◆ **Assignment**
Using the listing below, give again exactly the lines from the line with "lime brick A3" to the line with "black brick K4:K6", inclusive, without the pictures.

◆ **The input**

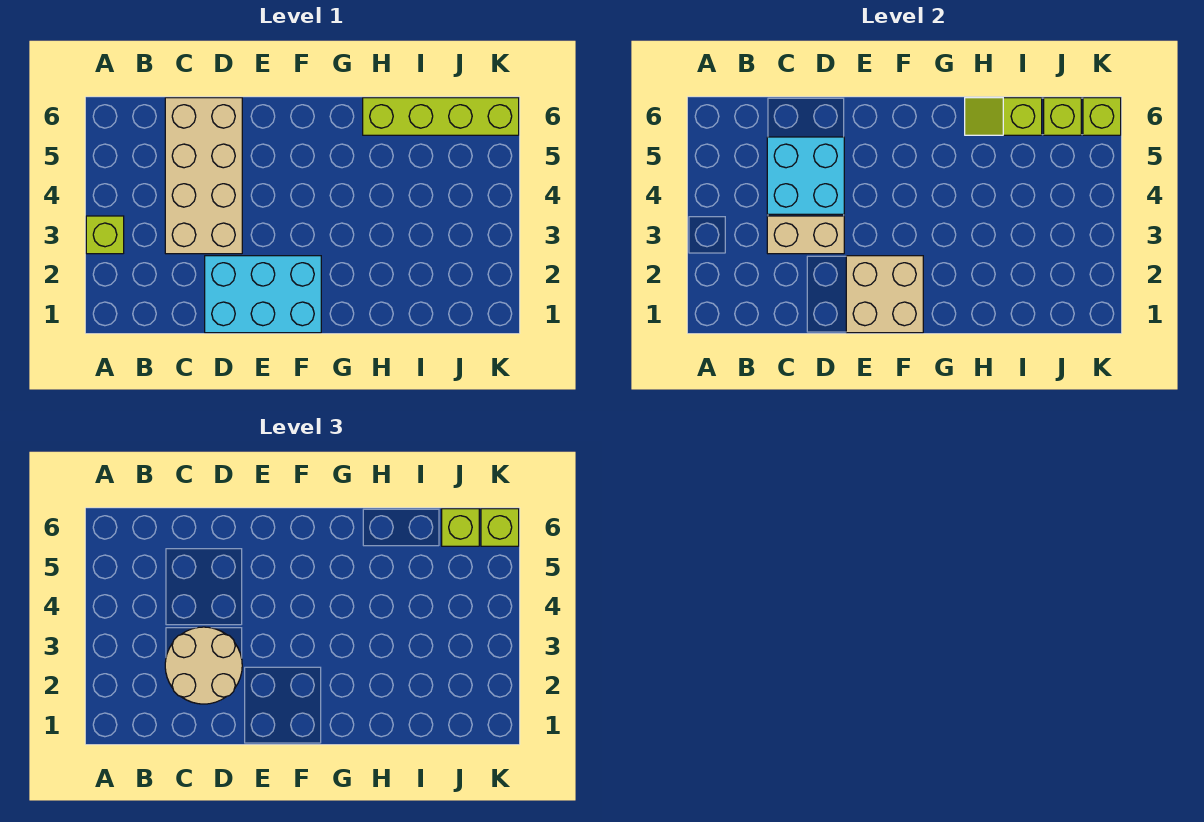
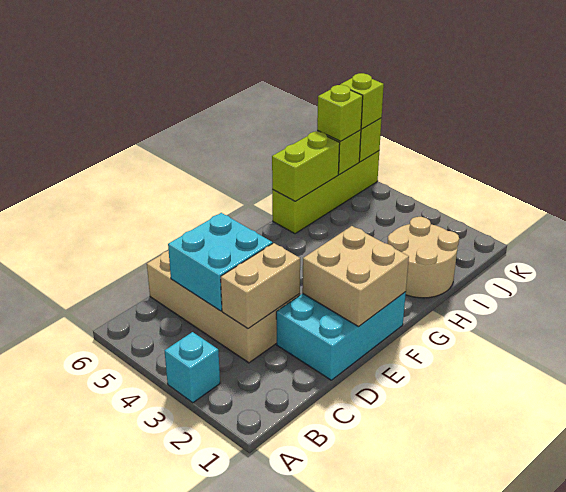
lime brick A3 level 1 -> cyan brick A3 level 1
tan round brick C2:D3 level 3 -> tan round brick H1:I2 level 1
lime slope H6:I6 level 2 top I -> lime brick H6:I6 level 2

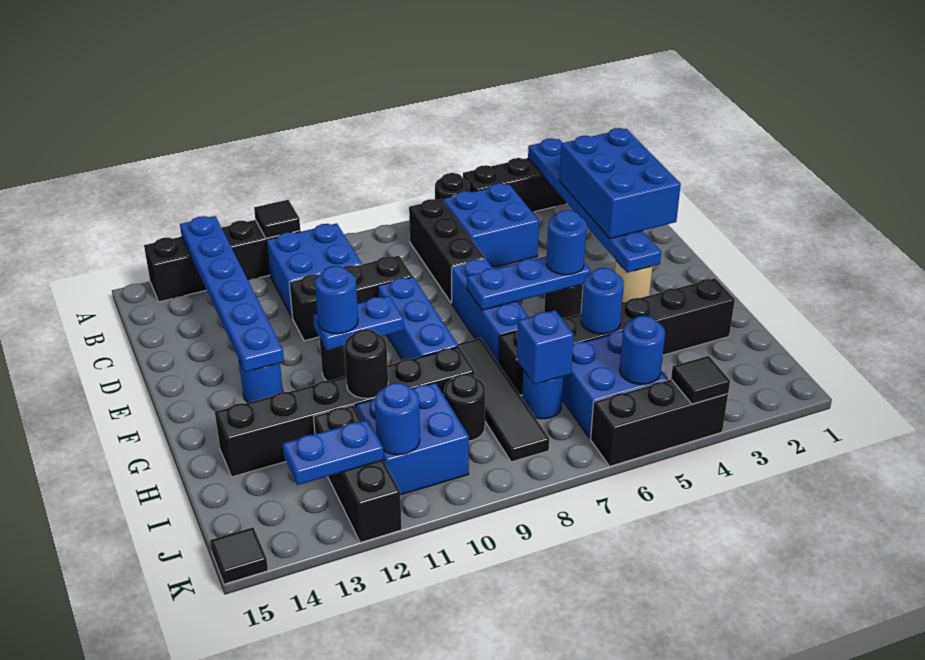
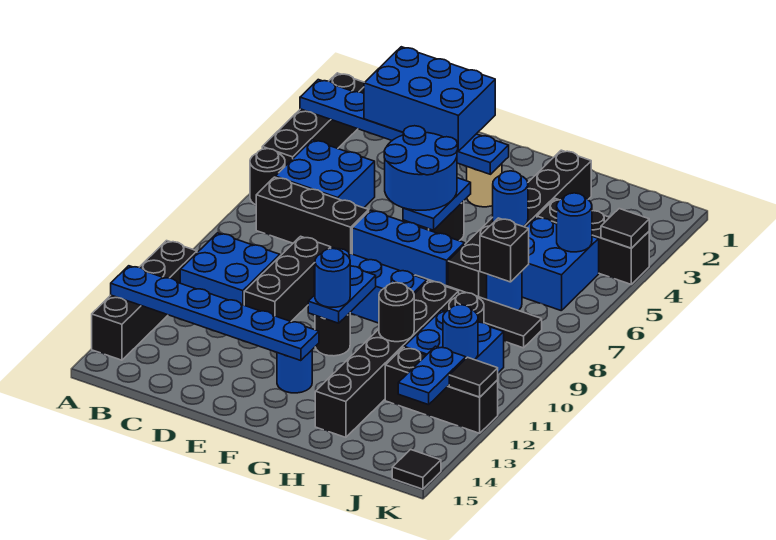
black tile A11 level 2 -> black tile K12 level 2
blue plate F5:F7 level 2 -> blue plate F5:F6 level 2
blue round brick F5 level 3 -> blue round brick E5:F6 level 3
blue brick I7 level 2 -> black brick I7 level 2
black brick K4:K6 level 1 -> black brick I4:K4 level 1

* * *

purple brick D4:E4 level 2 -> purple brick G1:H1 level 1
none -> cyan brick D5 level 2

==

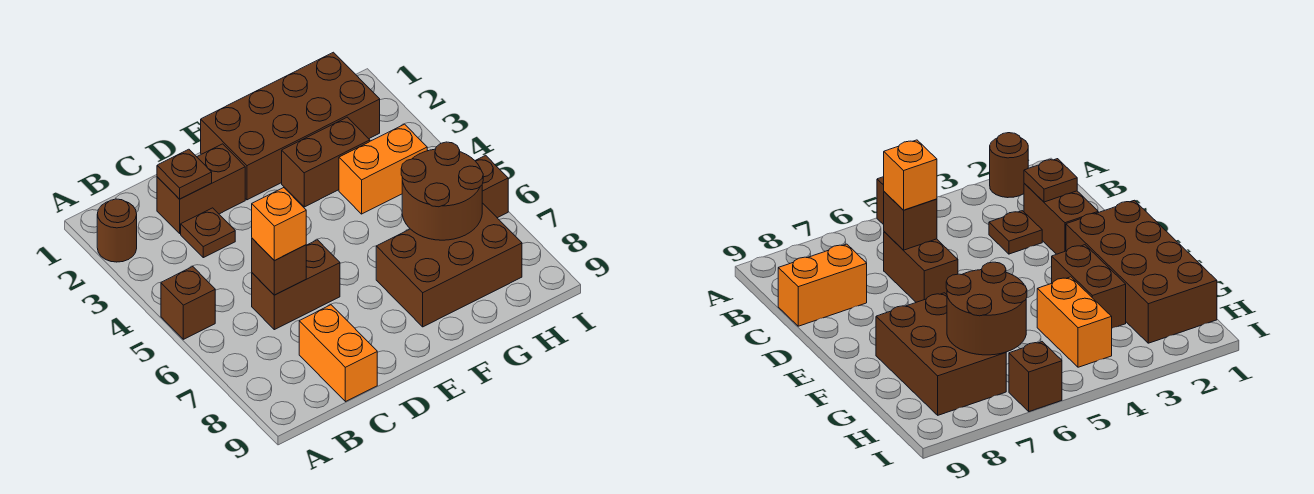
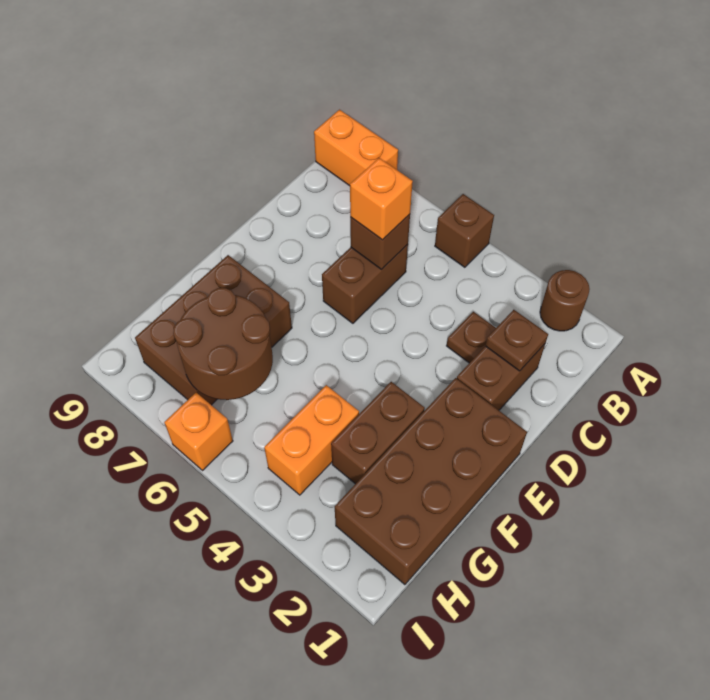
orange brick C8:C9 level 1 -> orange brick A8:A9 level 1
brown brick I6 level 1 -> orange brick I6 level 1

◆ **Solved exercise**
lime brick A3 level 1 -> cyan brick A3 level 1
tan round brick C2:D3 level 3 -> tan round brick H1:I2 level 1
lime slope H6:I6 level 2 top I -> lime brick H6:I6 level 2

black tile A11 level 2 -> black tile K12 level 2
blue plate F5:F7 level 2 -> blue plate F5:F6 level 2
blue round brick F5 level 3 -> blue round brick E5:F6 level 3
blue brick I7 level 2 -> black brick I7 level 2
black brick K4:K6 level 1 -> black brick I4:K4 level 1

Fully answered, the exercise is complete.